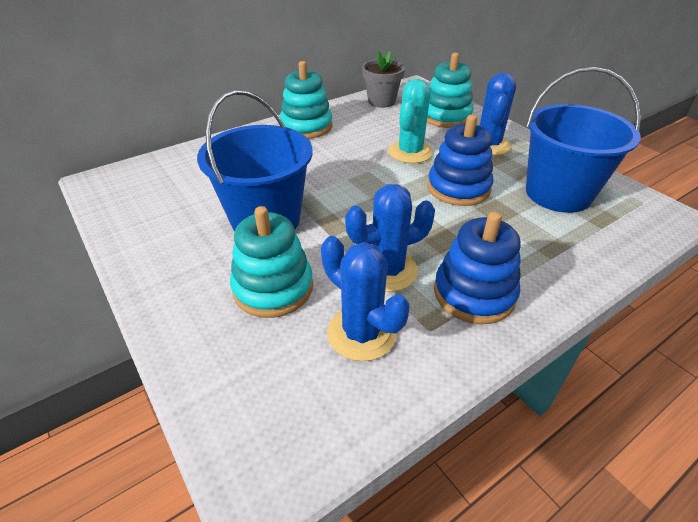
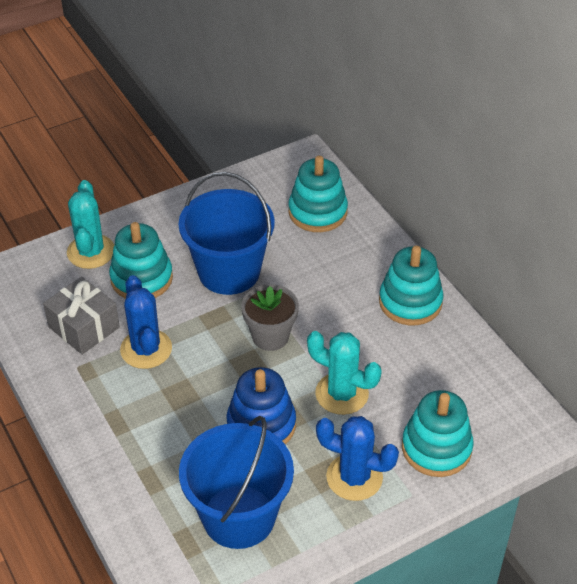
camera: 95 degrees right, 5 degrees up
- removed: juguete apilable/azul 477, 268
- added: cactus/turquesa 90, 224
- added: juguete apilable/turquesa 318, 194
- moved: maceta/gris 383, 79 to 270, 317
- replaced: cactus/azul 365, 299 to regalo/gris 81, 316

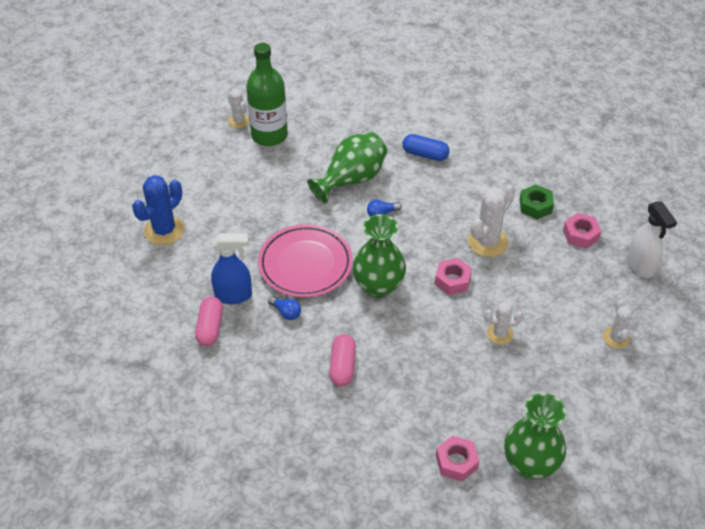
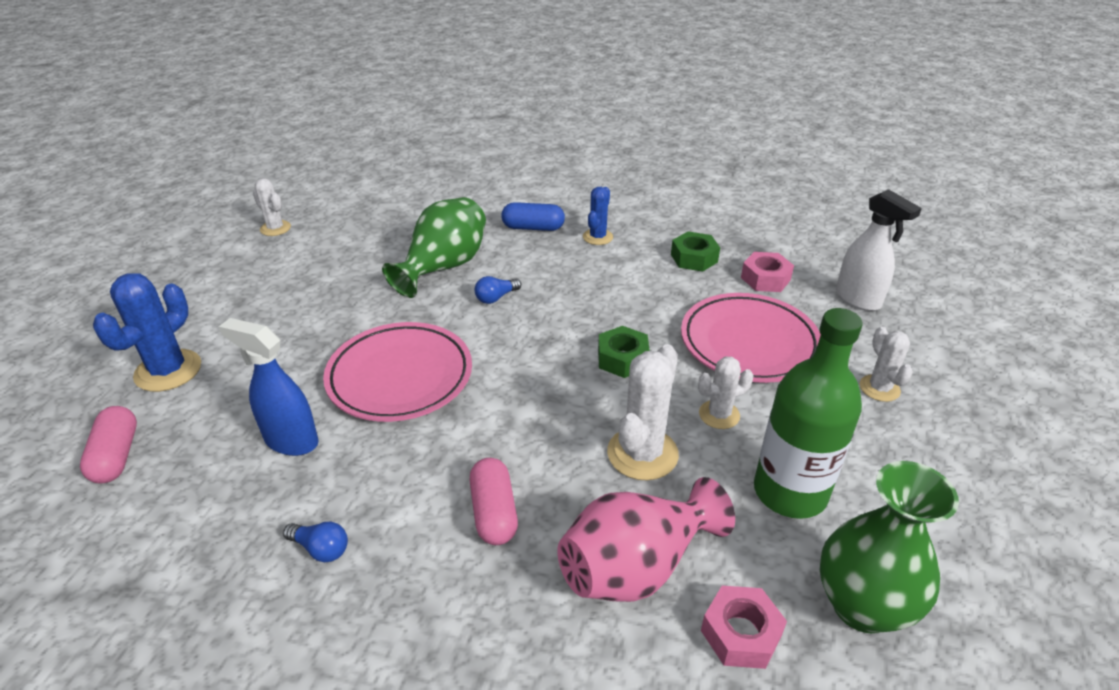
camera: 15 degrees left, 10 degrees down
- removed: florero/verde 379, 256
- added: florero/rosa 646, 539
- added: cactus/azul 598, 216
- added: plato/rosa 751, 338
- moved: cápsula/rosa 209, 321 to 108, 445
- moved: botella/verde 267, 94 to 808, 413
- moved: bombilla/azul 284, 308 to 315, 542
- moved: cactus/blanco 491, 220 to 643, 412
- recoloured: tuerca/rosa 453, 276 to tuerca/verde 624, 352
- turned: pulverizador/azul 231, 268 = 269, 387 135 degrees counterclockwise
▬▬▬▬▬▬▬▬▬▬
### Work to be completed
Repeat the whole of the material above exactly, but keep the pictures out.

### Result of the task
camera: 95 degrees right, 5 degrees up
- removed: juguete apilable/azul 477, 268
- added: cactus/turquesa 90, 224
- added: juguete apilable/turquesa 318, 194
- moved: maceta/gris 383, 79 to 270, 317
- replaced: cactus/azul 365, 299 to regalo/gris 81, 316

camera: 15 degrees left, 10 degrees down
- removed: florero/verde 379, 256
- added: florero/rosa 646, 539
- added: cactus/azul 598, 216
- added: plato/rosa 751, 338
- moved: cápsula/rosa 209, 321 to 108, 445
- moved: botella/verde 267, 94 to 808, 413
- moved: bombilla/azul 284, 308 to 315, 542
- moved: cactus/blanco 491, 220 to 643, 412
- recoloured: tuerca/rosa 453, 276 to tuerca/verde 624, 352
- turned: pulverizador/azul 231, 268 = 269, 387 135 degrees counterclockwise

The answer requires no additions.